EXERCISE OBJECTIVE:
Scan the records below for the line containing "DRIVER3 pin IN1: D13 -> A6" and the line containing "LED pin SIG: 7 -> A1". Copy both, plus every line between, exactly.

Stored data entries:
+++
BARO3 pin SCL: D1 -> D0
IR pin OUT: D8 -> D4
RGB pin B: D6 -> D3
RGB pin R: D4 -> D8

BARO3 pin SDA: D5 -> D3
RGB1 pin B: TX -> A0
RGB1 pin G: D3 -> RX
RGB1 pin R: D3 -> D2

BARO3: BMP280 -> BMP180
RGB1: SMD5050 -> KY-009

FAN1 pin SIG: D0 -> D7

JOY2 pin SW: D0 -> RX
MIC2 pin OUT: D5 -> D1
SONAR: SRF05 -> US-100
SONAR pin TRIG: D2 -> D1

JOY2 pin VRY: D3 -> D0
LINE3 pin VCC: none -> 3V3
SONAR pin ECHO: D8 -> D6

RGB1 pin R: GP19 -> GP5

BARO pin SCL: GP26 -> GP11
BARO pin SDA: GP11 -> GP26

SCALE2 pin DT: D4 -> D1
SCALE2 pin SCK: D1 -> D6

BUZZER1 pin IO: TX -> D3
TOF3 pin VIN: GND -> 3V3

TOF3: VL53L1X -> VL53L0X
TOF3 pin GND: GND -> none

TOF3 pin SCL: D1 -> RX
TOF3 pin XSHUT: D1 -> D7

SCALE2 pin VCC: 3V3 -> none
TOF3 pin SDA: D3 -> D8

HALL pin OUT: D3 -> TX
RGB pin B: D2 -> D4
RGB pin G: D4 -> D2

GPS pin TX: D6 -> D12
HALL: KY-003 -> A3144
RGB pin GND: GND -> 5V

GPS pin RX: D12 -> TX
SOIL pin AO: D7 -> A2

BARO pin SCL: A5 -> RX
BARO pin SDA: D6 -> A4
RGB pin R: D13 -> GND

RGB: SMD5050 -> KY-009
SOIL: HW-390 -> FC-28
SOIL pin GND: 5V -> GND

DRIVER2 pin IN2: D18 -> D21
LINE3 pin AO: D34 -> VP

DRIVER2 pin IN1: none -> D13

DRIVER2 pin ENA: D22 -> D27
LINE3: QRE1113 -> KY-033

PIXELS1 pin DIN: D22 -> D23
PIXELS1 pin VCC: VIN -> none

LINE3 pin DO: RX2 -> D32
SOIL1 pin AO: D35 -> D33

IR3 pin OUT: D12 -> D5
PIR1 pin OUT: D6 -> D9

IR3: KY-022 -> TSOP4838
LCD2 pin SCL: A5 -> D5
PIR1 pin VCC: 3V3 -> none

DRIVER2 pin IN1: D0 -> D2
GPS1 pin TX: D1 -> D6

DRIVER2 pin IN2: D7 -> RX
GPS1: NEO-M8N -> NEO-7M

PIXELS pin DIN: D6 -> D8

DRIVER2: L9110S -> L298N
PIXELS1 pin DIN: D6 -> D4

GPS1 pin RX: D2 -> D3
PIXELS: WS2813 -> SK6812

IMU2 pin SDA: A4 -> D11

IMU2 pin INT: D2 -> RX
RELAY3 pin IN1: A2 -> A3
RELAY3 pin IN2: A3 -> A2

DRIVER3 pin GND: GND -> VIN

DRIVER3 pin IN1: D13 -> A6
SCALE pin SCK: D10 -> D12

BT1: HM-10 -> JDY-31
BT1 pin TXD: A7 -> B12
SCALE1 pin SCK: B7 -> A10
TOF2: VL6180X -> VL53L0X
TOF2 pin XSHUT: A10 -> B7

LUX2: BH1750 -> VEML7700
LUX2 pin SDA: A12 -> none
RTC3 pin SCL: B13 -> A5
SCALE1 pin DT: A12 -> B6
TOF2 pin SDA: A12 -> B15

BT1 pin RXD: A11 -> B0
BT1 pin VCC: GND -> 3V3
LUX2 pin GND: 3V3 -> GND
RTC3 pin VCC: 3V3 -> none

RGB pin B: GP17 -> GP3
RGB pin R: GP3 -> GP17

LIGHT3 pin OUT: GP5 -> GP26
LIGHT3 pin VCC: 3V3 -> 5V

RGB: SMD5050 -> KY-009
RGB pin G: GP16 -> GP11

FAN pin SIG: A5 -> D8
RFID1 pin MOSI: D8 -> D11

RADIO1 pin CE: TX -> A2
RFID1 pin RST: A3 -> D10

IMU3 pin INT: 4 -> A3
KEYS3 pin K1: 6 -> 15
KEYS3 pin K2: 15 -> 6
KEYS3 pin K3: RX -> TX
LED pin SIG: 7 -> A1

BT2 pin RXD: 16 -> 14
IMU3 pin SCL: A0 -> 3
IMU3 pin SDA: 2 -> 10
+++
REPLY:
DRIVER3 pin IN1: D13 -> A6
SCALE pin SCK: D10 -> D12

BT1: HM-10 -> JDY-31
BT1 pin TXD: A7 -> B12
SCALE1 pin SCK: B7 -> A10
TOF2: VL6180X -> VL53L0X
TOF2 pin XSHUT: A10 -> B7

LUX2: BH1750 -> VEML7700
LUX2 pin SDA: A12 -> none
RTC3 pin SCL: B13 -> A5
SCALE1 pin DT: A12 -> B6
TOF2 pin SDA: A12 -> B15

BT1 pin RXD: A11 -> B0
BT1 pin VCC: GND -> 3V3
LUX2 pin GND: 3V3 -> GND
RTC3 pin VCC: 3V3 -> none

RGB pin B: GP17 -> GP3
RGB pin R: GP3 -> GP17

LIGHT3 pin OUT: GP5 -> GP26
LIGHT3 pin VCC: 3V3 -> 5V

RGB: SMD5050 -> KY-009
RGB pin G: GP16 -> GP11

FAN pin SIG: A5 -> D8
RFID1 pin MOSI: D8 -> D11

RADIO1 pin CE: TX -> A2
RFID1 pin RST: A3 -> D10

IMU3 pin INT: 4 -> A3
KEYS3 pin K1: 6 -> 15
KEYS3 pin K2: 15 -> 6
KEYS3 pin K3: RX -> TX
LED pin SIG: 7 -> A1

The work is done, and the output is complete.